# TASK TO COMPLETE:
Please give back word for word the lines of the material below between the line containing "degrees: 45" and the line containing "second_place: [493, 164, 48, 44]", inclusive.

================

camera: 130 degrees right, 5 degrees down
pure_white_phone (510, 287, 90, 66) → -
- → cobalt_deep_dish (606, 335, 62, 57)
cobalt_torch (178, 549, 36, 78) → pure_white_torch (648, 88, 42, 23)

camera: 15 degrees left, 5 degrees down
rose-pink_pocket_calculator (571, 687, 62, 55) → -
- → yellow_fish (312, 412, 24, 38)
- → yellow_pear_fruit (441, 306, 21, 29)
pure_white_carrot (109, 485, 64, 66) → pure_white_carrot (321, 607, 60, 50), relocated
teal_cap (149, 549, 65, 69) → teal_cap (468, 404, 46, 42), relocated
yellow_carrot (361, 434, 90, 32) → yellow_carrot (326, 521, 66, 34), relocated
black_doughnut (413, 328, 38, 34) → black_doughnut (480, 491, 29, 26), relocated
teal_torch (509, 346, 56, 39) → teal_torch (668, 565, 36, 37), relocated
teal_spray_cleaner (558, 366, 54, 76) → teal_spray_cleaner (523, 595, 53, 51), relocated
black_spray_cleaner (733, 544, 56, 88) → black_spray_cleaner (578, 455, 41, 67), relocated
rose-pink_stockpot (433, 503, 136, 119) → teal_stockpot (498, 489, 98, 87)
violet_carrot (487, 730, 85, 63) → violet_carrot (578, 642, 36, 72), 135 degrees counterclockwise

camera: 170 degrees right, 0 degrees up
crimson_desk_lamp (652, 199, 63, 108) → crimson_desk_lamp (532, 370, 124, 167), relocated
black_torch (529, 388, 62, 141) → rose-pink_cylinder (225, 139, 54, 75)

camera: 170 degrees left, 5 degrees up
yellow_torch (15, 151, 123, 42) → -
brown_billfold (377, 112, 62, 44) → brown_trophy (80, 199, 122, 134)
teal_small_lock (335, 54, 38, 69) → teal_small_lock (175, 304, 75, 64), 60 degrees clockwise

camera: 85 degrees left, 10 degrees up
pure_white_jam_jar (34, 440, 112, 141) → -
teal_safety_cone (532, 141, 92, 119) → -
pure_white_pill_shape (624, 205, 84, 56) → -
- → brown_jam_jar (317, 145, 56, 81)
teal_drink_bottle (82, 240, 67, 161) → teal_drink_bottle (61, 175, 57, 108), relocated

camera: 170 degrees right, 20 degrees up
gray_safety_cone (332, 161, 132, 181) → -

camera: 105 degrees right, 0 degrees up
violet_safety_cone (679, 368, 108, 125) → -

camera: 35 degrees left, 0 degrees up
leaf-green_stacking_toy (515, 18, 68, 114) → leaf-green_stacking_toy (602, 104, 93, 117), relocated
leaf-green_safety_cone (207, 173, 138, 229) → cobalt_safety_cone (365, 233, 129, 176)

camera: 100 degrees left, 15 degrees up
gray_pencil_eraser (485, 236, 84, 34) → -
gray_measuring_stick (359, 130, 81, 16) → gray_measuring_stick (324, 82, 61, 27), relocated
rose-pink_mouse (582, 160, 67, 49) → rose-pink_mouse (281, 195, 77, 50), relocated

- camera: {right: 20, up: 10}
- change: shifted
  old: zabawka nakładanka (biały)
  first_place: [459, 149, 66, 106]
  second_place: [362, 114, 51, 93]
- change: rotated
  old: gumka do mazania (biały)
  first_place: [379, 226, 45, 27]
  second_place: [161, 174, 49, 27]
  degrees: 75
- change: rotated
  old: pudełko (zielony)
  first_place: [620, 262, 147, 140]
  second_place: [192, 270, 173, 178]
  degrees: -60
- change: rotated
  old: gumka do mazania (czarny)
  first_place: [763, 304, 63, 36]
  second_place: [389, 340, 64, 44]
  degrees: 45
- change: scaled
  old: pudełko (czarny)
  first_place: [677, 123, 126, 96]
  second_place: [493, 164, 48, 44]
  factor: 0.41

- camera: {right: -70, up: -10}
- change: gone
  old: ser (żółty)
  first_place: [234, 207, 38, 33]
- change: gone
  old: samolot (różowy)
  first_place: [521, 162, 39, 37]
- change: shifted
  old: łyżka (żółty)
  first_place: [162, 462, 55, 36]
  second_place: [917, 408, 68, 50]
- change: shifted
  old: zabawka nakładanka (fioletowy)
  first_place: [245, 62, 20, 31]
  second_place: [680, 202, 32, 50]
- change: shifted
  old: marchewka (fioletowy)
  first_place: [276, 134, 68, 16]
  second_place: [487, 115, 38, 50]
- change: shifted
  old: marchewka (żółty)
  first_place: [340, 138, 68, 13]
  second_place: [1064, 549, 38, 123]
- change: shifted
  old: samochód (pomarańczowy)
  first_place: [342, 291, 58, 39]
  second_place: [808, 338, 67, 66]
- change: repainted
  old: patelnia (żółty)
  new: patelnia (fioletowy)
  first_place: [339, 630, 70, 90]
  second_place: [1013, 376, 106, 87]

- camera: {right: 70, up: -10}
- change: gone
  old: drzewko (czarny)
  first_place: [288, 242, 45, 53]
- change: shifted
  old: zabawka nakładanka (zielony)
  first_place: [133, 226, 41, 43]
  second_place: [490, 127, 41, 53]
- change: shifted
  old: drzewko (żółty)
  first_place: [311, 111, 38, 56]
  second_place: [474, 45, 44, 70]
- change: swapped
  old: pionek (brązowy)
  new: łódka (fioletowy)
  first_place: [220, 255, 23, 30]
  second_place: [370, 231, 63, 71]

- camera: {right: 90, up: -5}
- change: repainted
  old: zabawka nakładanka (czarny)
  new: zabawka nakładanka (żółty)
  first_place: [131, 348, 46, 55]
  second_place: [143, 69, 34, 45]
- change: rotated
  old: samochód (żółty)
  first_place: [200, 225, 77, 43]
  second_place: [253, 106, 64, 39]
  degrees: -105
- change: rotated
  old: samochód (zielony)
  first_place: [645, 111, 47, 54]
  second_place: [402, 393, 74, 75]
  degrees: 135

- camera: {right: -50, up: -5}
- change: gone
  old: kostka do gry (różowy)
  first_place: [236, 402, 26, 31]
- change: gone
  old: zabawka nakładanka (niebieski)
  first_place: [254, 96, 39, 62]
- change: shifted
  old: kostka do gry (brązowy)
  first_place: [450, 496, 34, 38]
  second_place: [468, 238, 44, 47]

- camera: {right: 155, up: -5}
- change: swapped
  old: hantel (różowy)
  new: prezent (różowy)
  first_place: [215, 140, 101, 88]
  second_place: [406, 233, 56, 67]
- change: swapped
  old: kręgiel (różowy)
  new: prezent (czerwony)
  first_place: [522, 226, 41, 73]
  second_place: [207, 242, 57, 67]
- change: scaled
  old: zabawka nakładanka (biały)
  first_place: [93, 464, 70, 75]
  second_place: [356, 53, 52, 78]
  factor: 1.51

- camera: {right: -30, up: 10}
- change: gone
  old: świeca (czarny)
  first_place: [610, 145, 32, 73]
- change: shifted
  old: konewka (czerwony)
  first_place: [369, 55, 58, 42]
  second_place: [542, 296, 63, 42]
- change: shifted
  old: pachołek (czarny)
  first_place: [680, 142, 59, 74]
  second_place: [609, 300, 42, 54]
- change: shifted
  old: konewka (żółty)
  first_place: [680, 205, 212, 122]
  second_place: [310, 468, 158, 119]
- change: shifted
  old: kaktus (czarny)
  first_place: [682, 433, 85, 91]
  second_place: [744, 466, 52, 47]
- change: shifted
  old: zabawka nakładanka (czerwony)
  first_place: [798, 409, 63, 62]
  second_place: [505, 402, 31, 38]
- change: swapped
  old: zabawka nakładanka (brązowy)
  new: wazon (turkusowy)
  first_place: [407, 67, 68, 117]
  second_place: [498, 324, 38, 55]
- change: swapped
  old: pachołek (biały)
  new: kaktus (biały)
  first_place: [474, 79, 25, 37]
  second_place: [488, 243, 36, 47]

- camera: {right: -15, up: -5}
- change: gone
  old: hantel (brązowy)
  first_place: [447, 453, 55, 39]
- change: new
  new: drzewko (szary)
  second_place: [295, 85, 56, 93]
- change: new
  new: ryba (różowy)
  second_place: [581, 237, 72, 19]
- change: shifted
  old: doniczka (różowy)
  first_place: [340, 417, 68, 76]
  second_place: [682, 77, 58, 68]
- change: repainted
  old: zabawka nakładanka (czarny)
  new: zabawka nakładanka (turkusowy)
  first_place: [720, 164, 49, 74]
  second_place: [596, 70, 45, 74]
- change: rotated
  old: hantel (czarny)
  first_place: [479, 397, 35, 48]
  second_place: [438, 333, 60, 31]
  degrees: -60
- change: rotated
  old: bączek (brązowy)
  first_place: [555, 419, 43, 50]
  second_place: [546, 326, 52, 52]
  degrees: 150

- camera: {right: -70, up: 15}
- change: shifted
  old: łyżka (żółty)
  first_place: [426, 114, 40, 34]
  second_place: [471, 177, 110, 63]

================

# EXERCISE OUTPUT:
  degrees: 45
- change: scaled
  old: pudełko (czarny)
  first_place: [677, 123, 126, 96]
  second_place: [493, 164, 48, 44]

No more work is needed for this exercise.